BEGIN

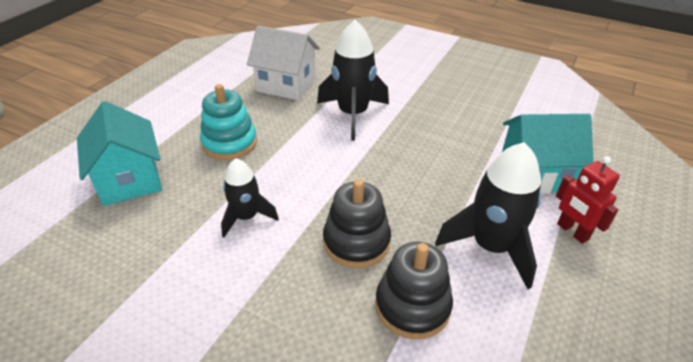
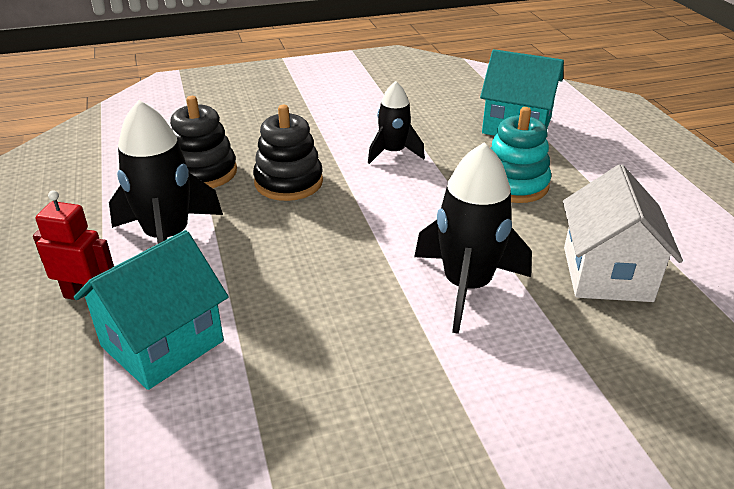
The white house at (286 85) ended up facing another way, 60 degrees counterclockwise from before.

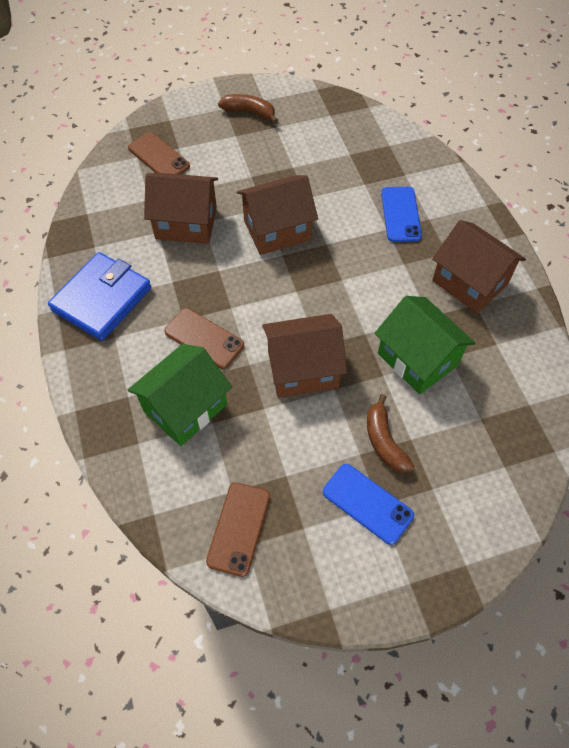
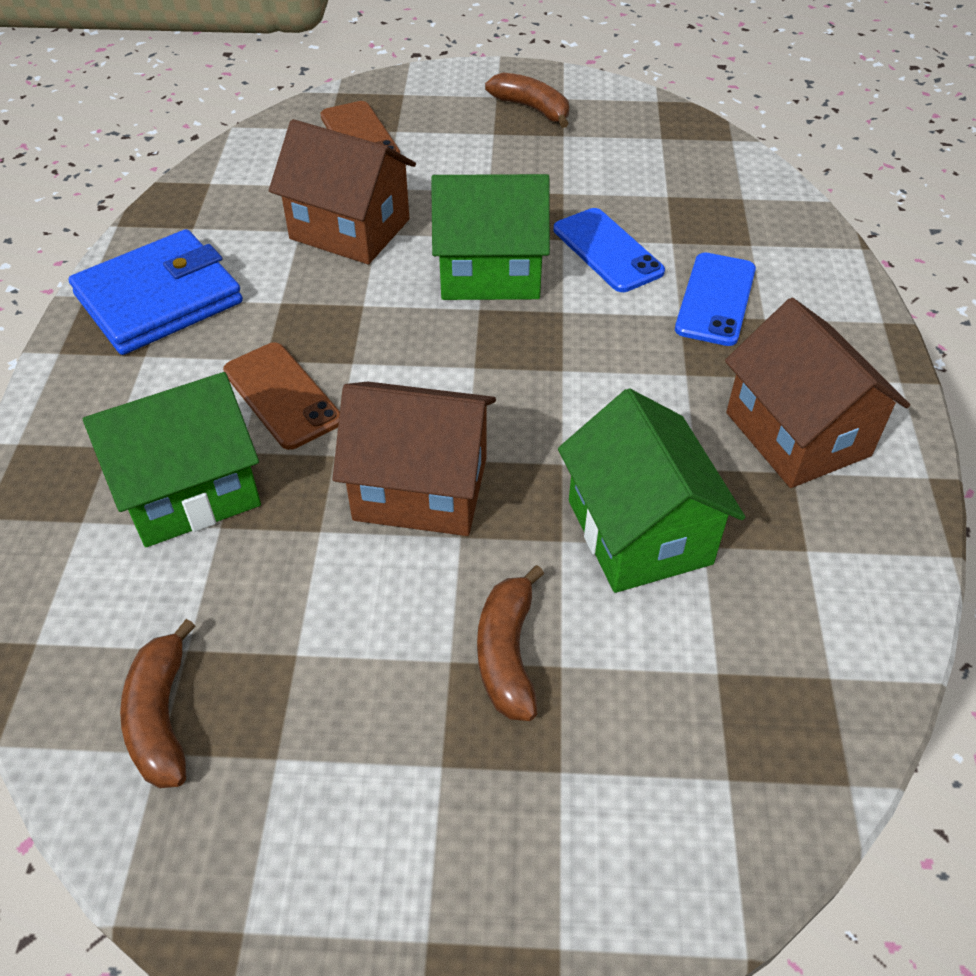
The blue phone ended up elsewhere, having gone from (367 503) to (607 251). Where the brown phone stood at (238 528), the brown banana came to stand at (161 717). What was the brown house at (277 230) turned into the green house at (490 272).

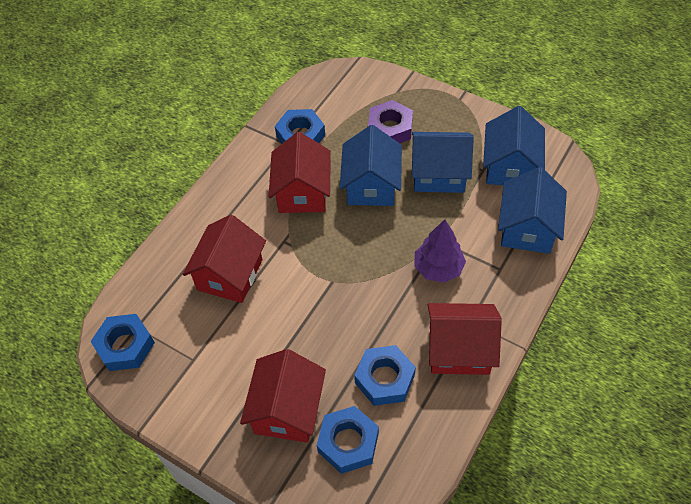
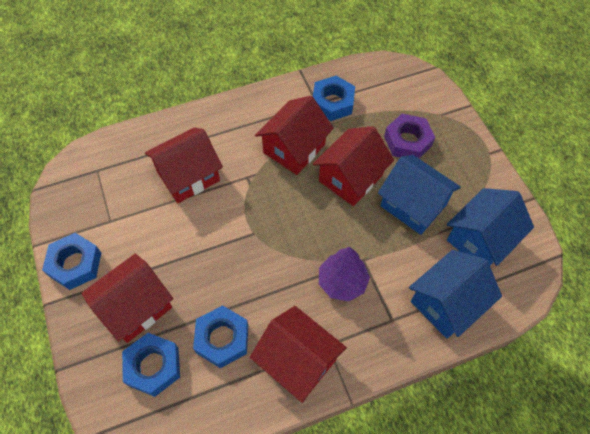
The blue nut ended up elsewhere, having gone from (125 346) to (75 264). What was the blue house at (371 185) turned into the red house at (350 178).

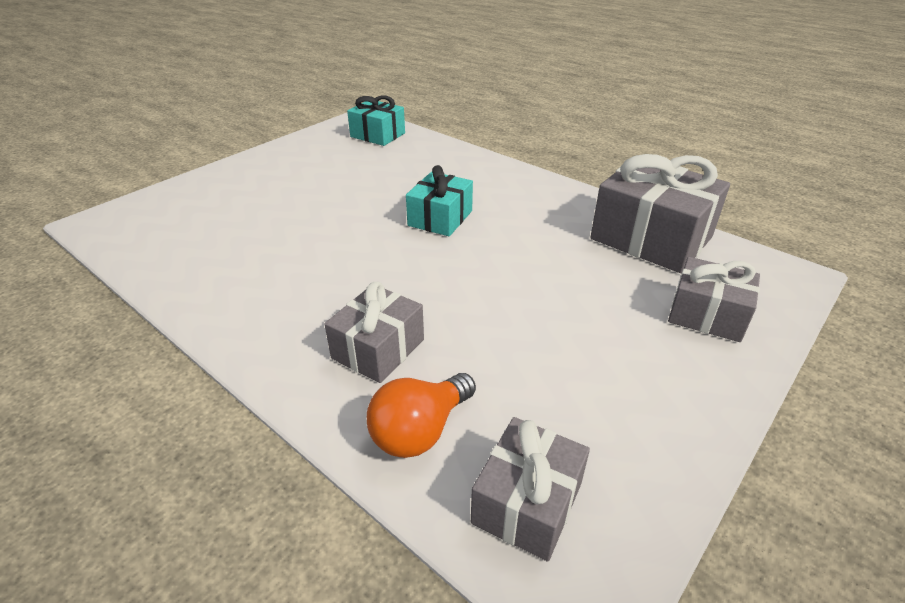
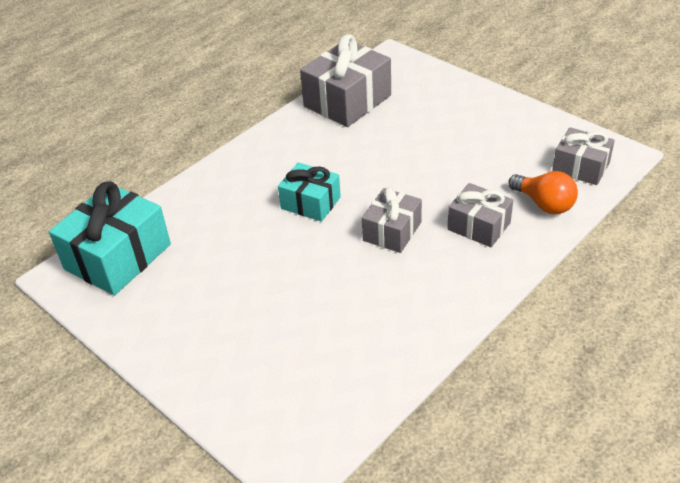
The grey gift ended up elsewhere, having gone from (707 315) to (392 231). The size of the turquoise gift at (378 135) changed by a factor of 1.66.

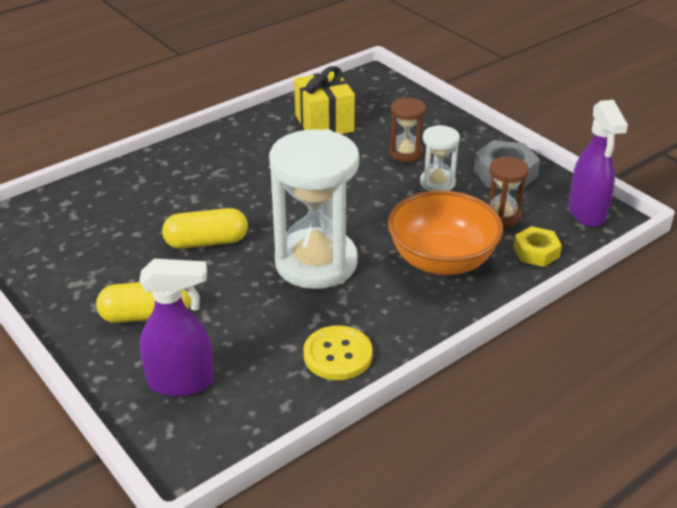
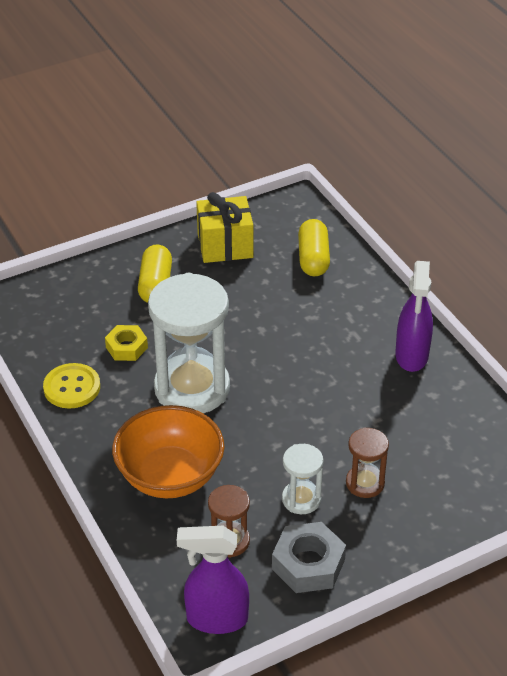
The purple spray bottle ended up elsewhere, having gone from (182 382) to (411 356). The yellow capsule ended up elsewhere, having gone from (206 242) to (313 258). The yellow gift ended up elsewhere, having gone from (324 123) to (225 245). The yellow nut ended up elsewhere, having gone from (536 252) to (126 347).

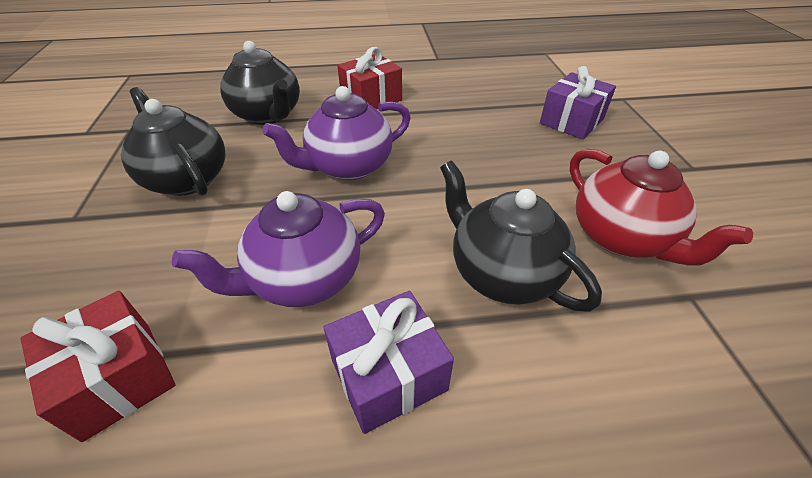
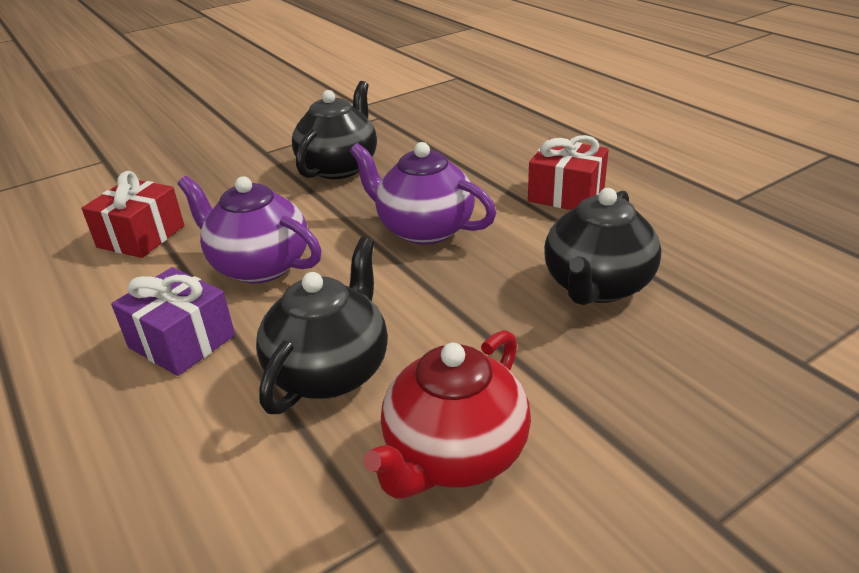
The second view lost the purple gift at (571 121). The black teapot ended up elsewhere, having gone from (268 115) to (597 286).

END

Activity: Give back the entries verbatim but drop every picture.

Result for this exercise:
The white house at (286 85) ended up facing another way, 60 degrees counterclockwise from before.

The blue phone ended up elsewhere, having gone from (367 503) to (607 251). Where the brown phone stood at (238 528), the brown banana came to stand at (161 717). What was the brown house at (277 230) turned into the green house at (490 272).

The blue nut ended up elsewhere, having gone from (125 346) to (75 264). What was the blue house at (371 185) turned into the red house at (350 178).

The grey gift ended up elsewhere, having gone from (707 315) to (392 231). The size of the turquoise gift at (378 135) changed by a factor of 1.66.

The purple spray bottle ended up elsewhere, having gone from (182 382) to (411 356). The yellow capsule ended up elsewhere, having gone from (206 242) to (313 258). The yellow gift ended up elsewhere, having gone from (324 123) to (225 245). The yellow nut ended up elsewhere, having gone from (536 252) to (126 347).

The second view lost the purple gift at (571 121). The black teapot ended up elsewhere, having gone from (268 115) to (597 286).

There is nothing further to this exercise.